Your response should be an exact transcription of the data, images excluded.

==== Dataset extract ====

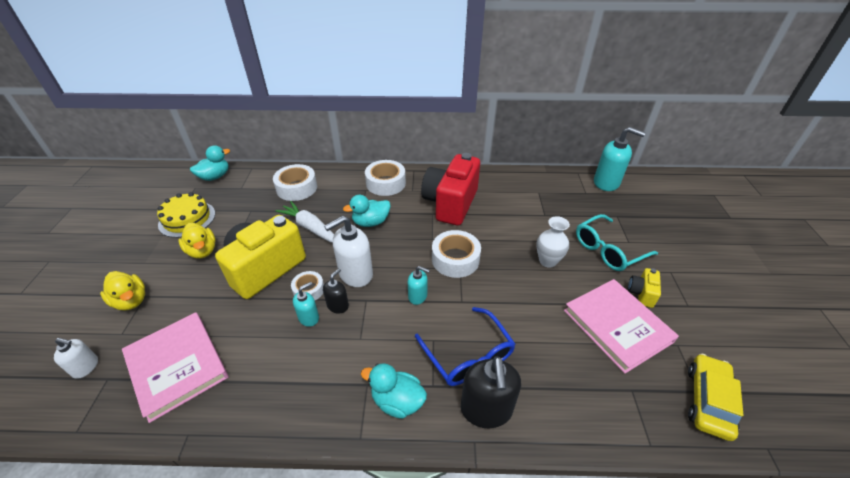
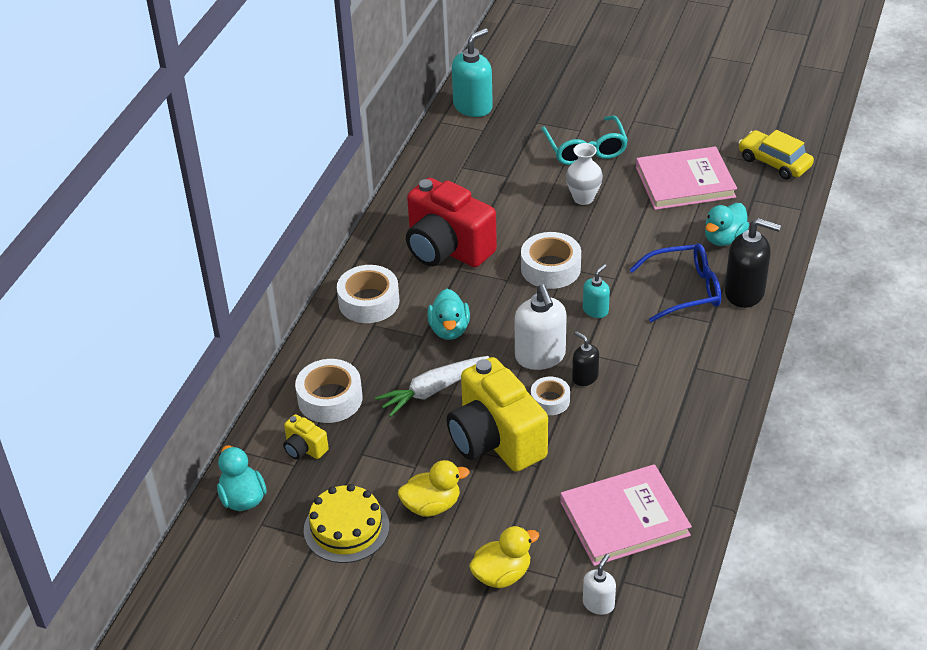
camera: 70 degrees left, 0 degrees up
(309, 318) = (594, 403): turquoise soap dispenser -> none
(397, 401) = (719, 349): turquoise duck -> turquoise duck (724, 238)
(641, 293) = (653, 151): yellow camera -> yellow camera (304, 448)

====

■ Answer ■
camera: 70 degrees left, 0 degrees up
(309, 318) = (594, 403): turquoise soap dispenser -> none
(397, 401) = (719, 349): turquoise duck -> turquoise duck (724, 238)
(641, 293) = (653, 151): yellow camera -> yellow camera (304, 448)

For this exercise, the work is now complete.